■ Exercise prompt ■
If a picture appears in the records below, drop it, and reproduce everything else exactly.

■ Provided entries ■
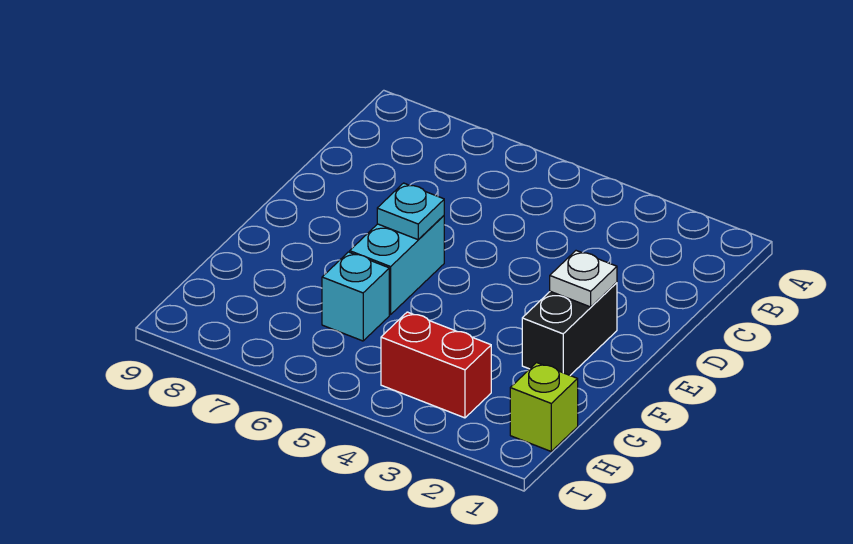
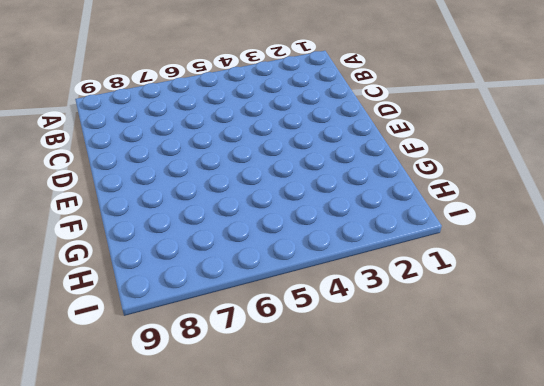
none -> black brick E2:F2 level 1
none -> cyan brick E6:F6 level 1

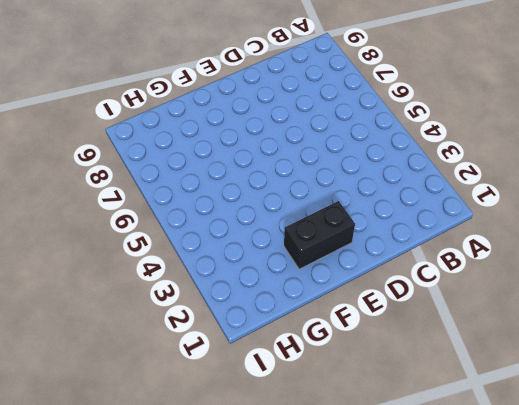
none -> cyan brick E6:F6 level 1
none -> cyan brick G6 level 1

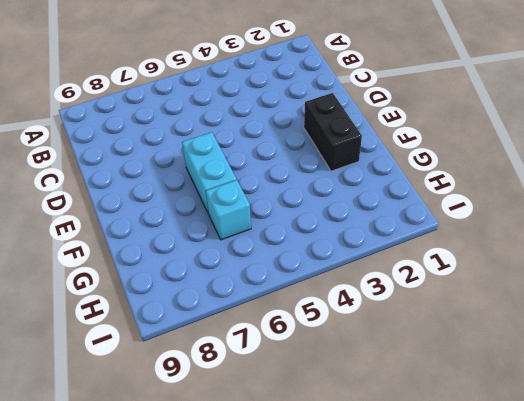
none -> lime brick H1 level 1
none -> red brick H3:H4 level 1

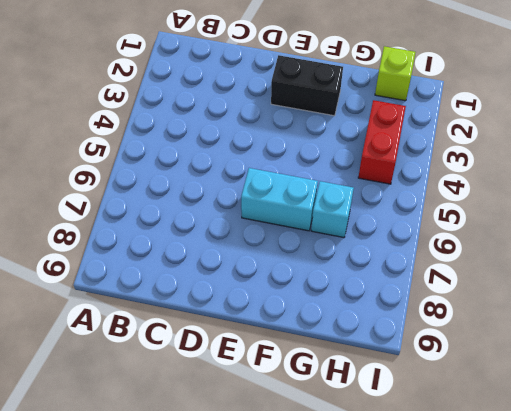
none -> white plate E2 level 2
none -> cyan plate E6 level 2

■ Expected output ■
none -> black brick E2:F2 level 1
none -> cyan brick E6:F6 level 1

none -> cyan brick E6:F6 level 1
none -> cyan brick G6 level 1

none -> lime brick H1 level 1
none -> red brick H3:H4 level 1

none -> white plate E2 level 2
none -> cyan plate E6 level 2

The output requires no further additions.